> WORK INSTRUCTION
What does the data read, word for word, from the line containing "none -> cyan tile C8:D8 level 2" through its final line? Give those lines only.
═════ DATA FOR PROCESSING ═════
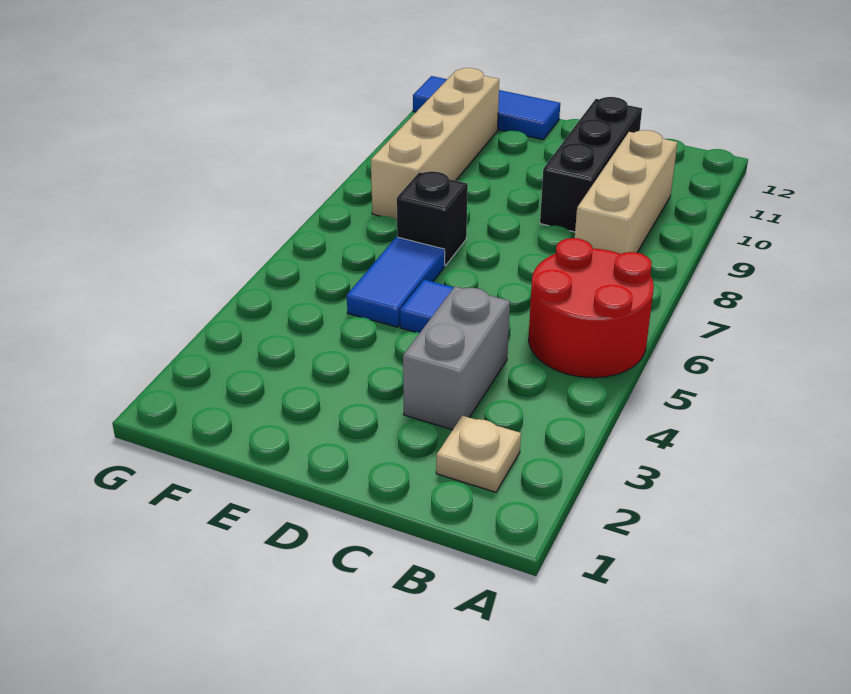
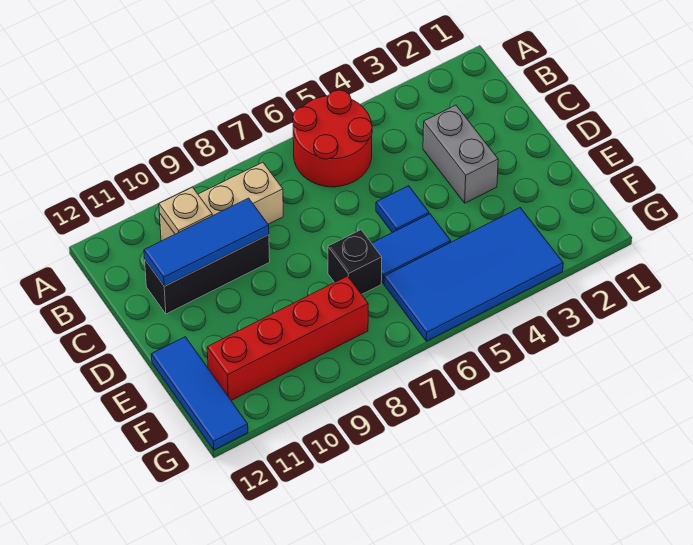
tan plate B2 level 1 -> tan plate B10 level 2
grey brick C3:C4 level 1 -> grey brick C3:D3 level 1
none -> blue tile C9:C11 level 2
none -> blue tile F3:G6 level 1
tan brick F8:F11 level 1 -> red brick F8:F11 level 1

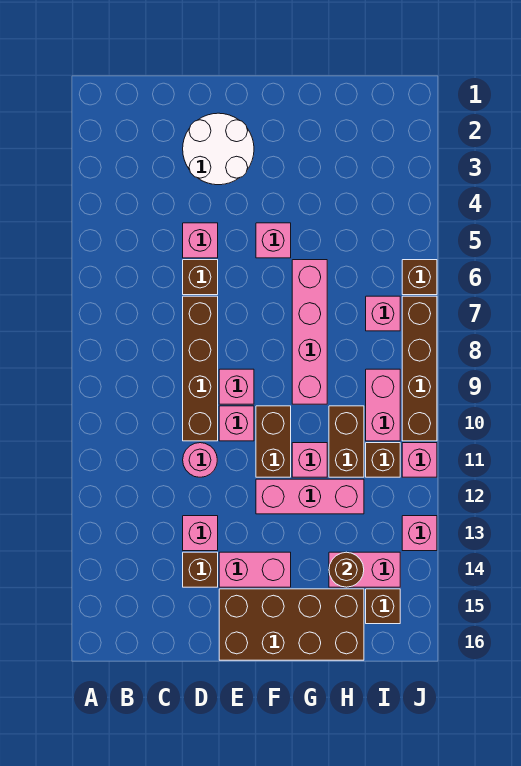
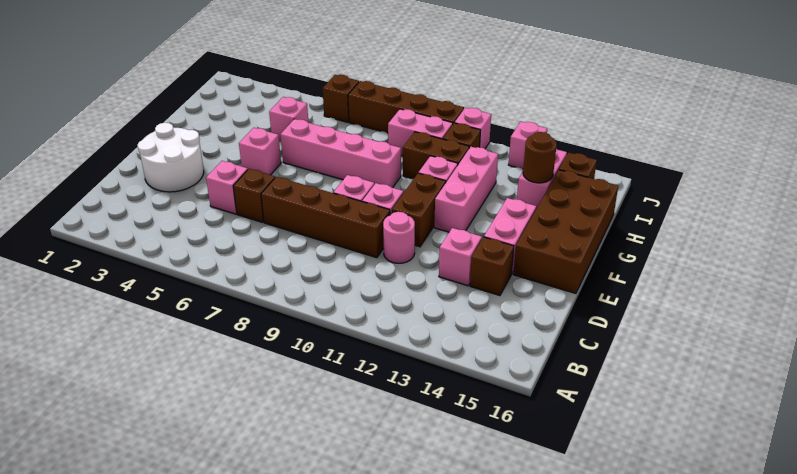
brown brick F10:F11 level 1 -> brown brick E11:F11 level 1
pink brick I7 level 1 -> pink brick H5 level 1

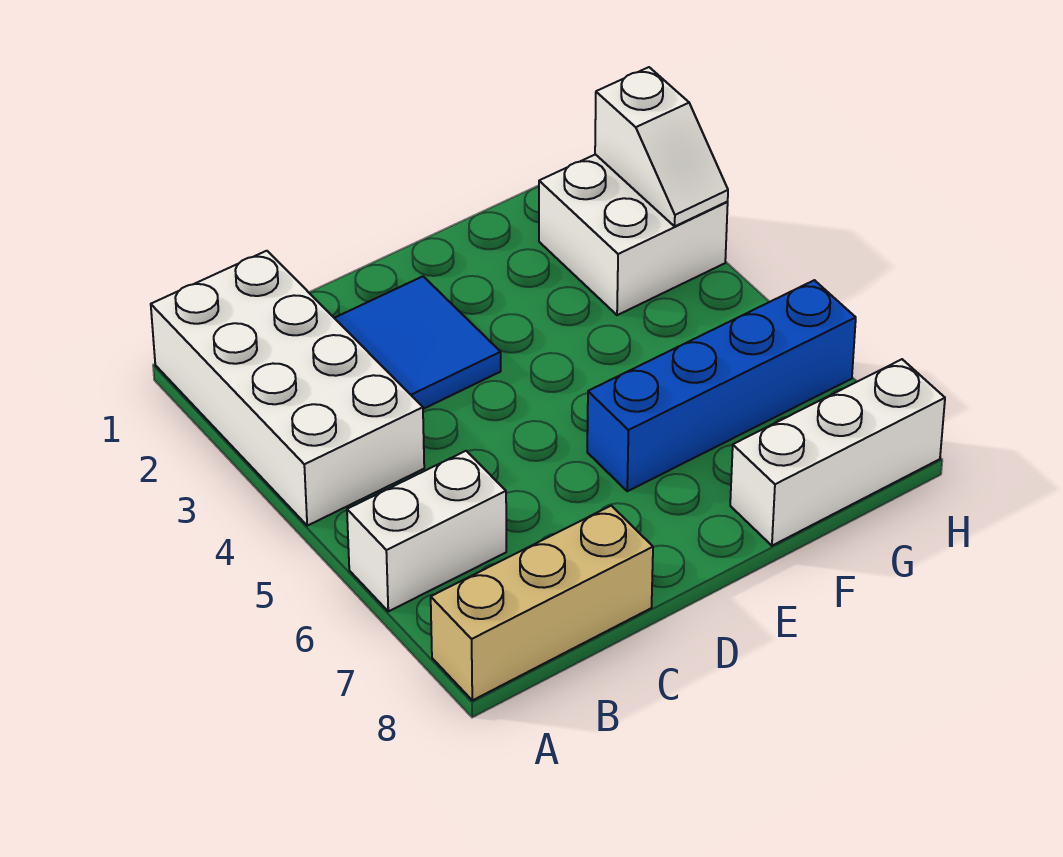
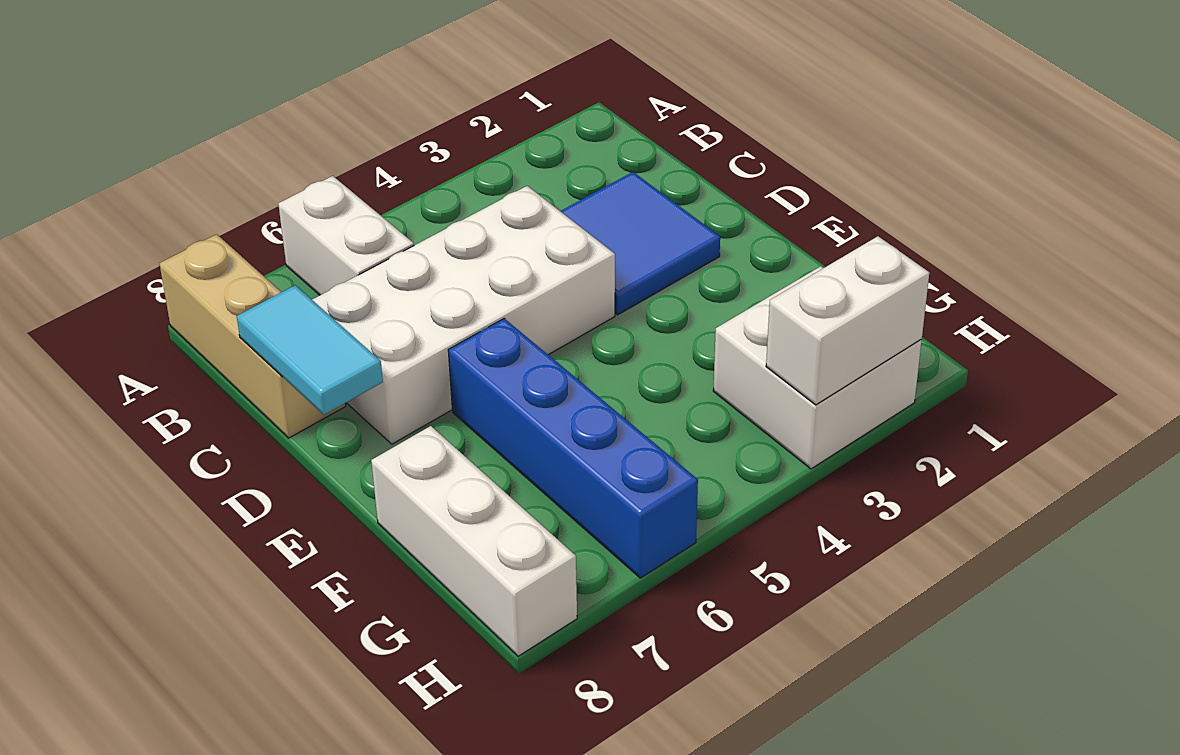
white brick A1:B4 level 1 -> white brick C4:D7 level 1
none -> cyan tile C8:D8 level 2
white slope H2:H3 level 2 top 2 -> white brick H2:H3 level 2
═════
> TASK ANSWER
none -> cyan tile C8:D8 level 2
white slope H2:H3 level 2 top 2 -> white brick H2:H3 level 2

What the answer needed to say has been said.